Exercise goal »
From the line containing "(177, 252) = (127, 307): red" to the last line below, retype everything word for word.
───
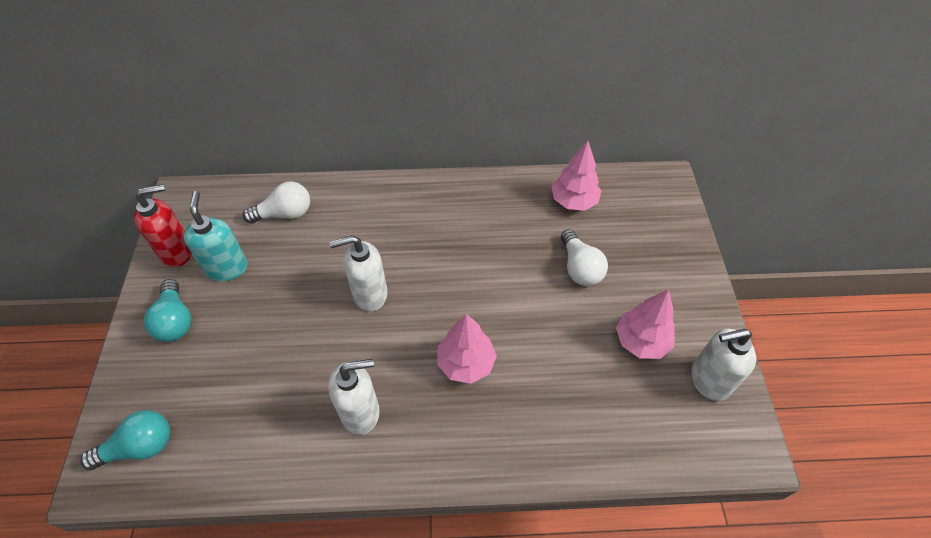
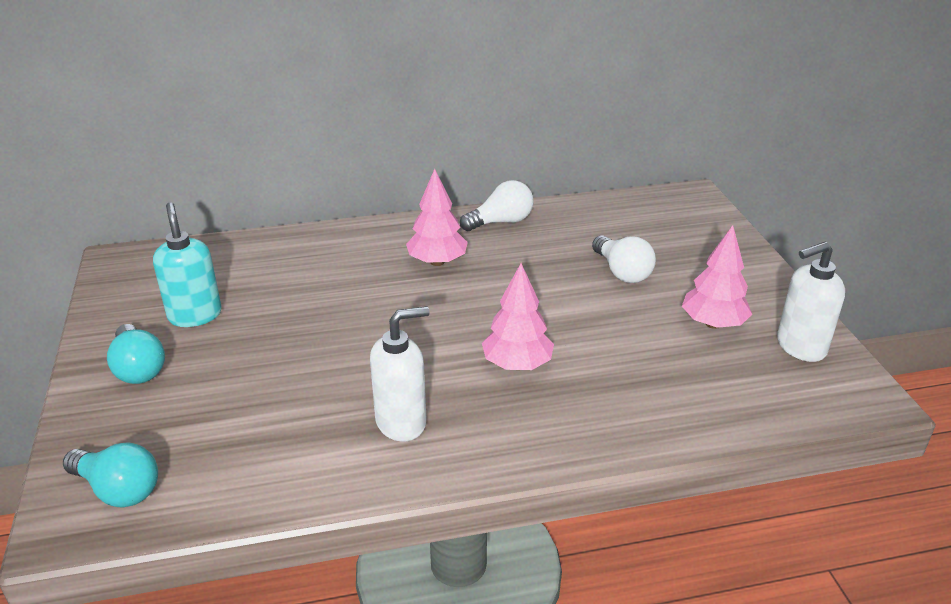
camera: 10 degrees left, 20 degrees down
(140, 447) = (118, 490): turquoise light bulb -> turquoise light bulb turned 60 degrees clockwise
(177, 252) = (127, 307): red soap dispenser -> none
(285, 214) = (256, 262): white light bulb -> white light bulb (501, 222)
(369, 294) = (381, 319): white soap dispenser -> none
(573, 201) = (596, 220): pink tree -> pink tree (437, 262)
───
Answer box »
(177, 252) = (127, 307): red soap dispenser -> none
(285, 214) = (256, 262): white light bulb -> white light bulb (501, 222)
(369, 294) = (381, 319): white soap dispenser -> none
(573, 201) = (596, 220): pink tree -> pink tree (437, 262)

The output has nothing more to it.